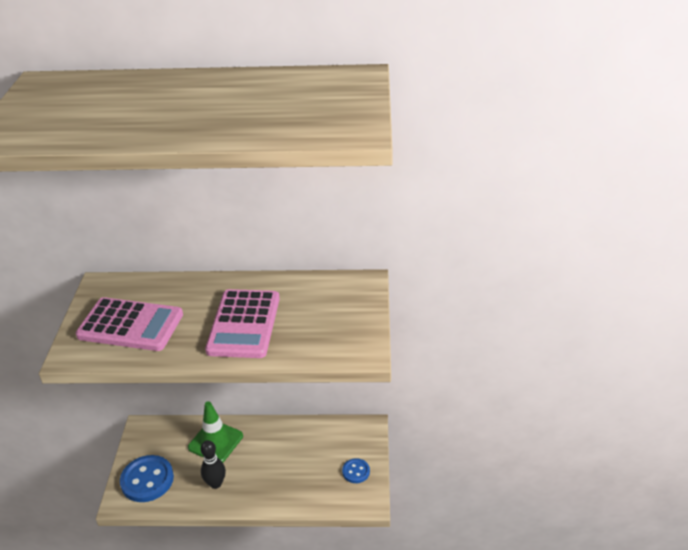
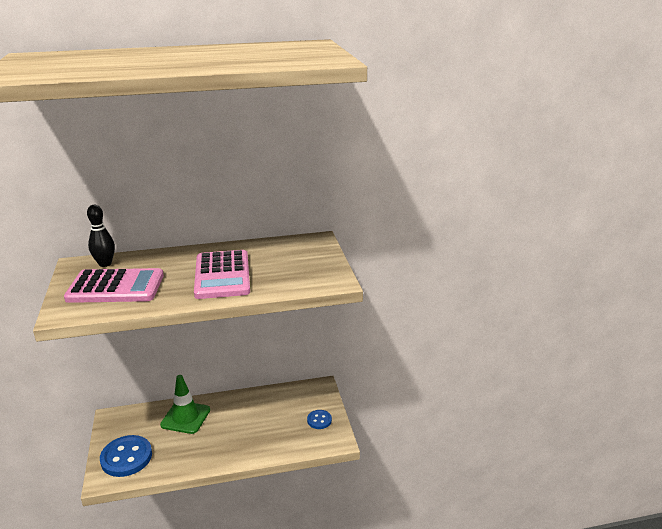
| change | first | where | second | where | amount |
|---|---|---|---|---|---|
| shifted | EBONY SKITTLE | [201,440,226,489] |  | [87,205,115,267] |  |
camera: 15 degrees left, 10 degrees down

---

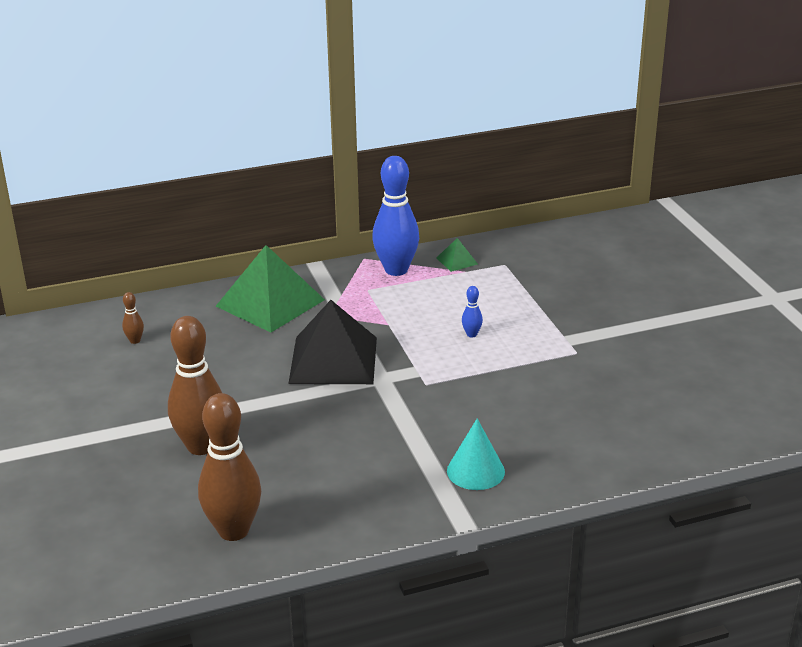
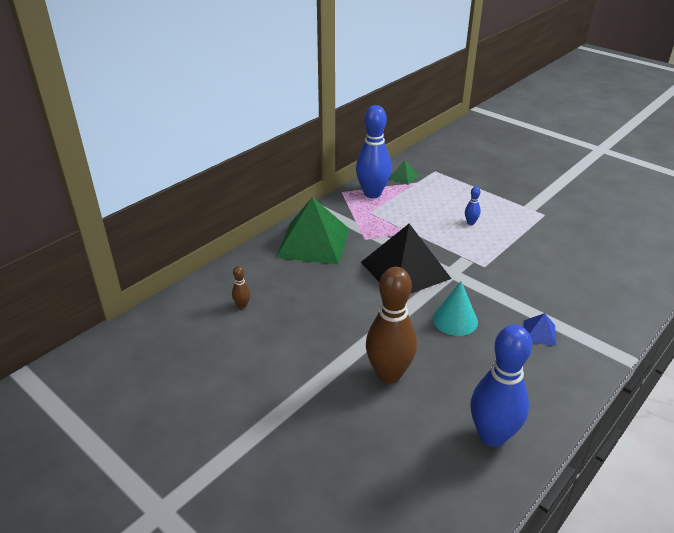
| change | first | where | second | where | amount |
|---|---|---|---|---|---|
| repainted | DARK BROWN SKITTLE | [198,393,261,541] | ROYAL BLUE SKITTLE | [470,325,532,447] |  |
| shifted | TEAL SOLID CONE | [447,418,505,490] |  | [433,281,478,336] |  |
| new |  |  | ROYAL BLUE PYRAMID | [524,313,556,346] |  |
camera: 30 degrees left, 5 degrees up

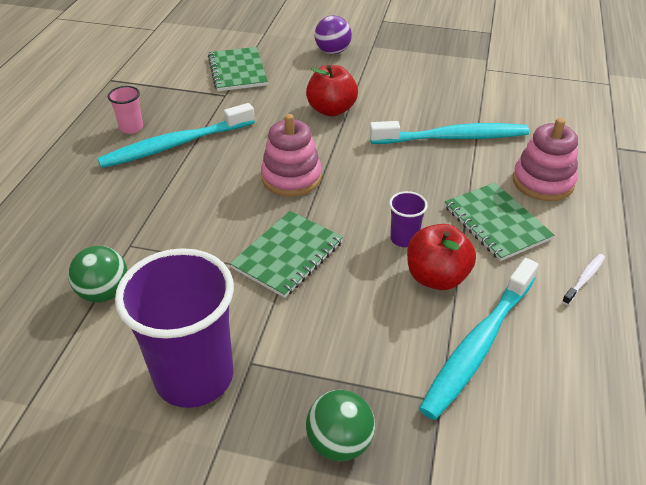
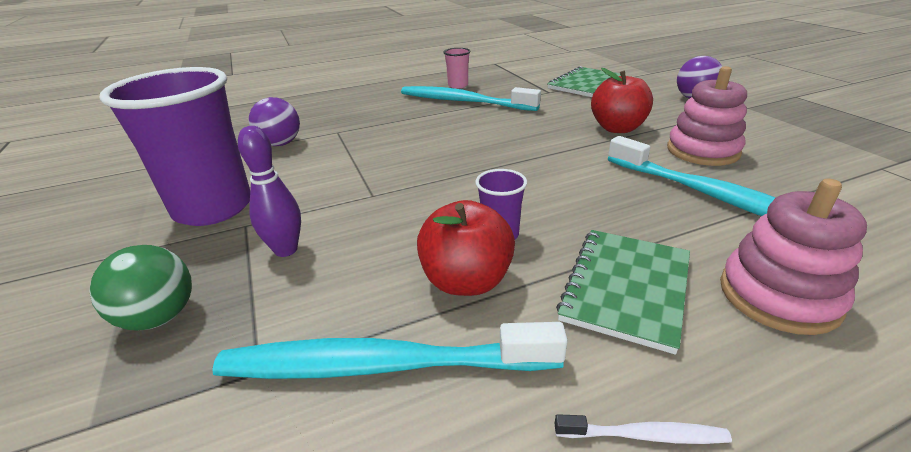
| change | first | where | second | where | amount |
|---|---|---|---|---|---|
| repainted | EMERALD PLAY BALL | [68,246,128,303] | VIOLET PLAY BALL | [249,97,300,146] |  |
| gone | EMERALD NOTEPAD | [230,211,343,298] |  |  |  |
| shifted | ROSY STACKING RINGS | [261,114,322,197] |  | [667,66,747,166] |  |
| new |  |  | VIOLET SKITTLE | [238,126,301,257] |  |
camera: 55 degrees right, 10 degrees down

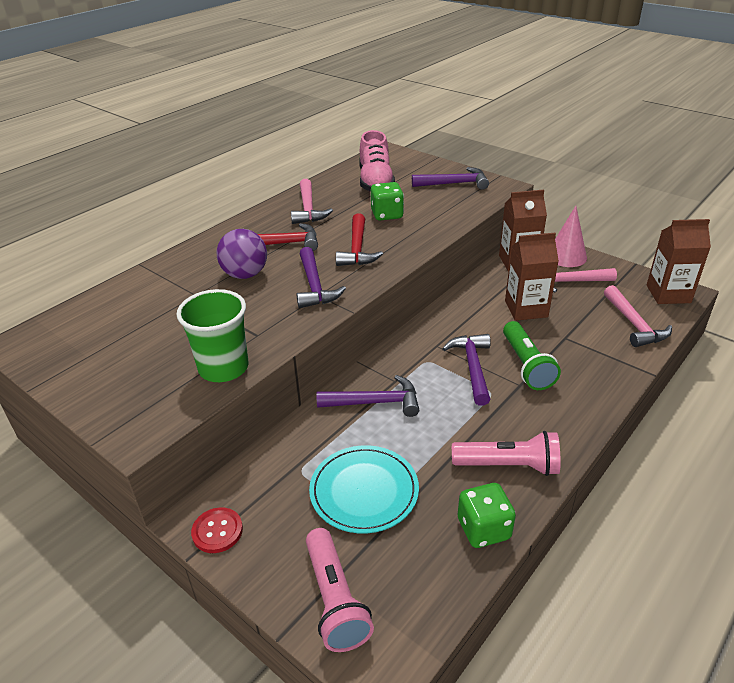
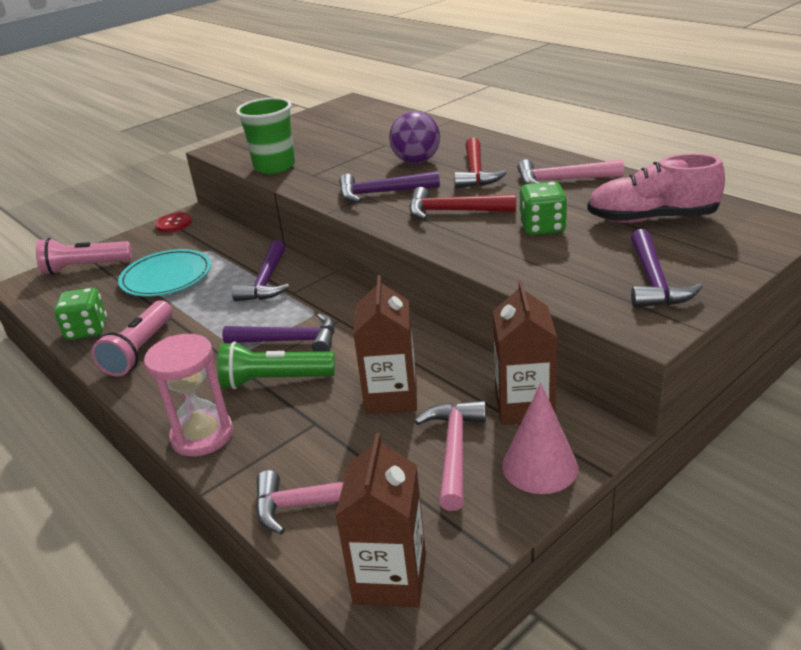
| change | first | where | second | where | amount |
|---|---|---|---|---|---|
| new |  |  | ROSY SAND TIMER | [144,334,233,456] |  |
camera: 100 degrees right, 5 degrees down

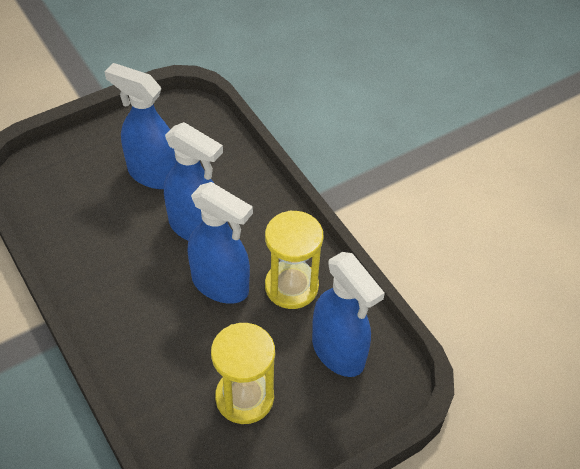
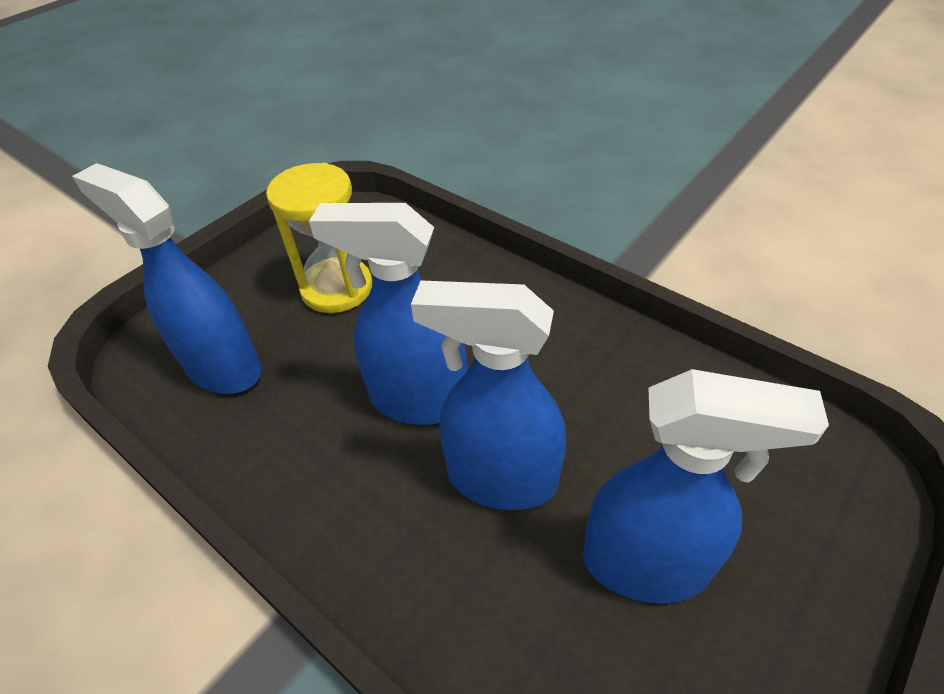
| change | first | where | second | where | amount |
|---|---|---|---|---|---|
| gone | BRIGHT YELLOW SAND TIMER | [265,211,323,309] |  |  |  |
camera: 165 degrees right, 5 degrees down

▶ _TASK GOAL_: Tally the lines that hold the word "TIMER" in the listing, and give the tally with nothing else.

▶ _RESPONSE TO THIS EXERCISE_: 2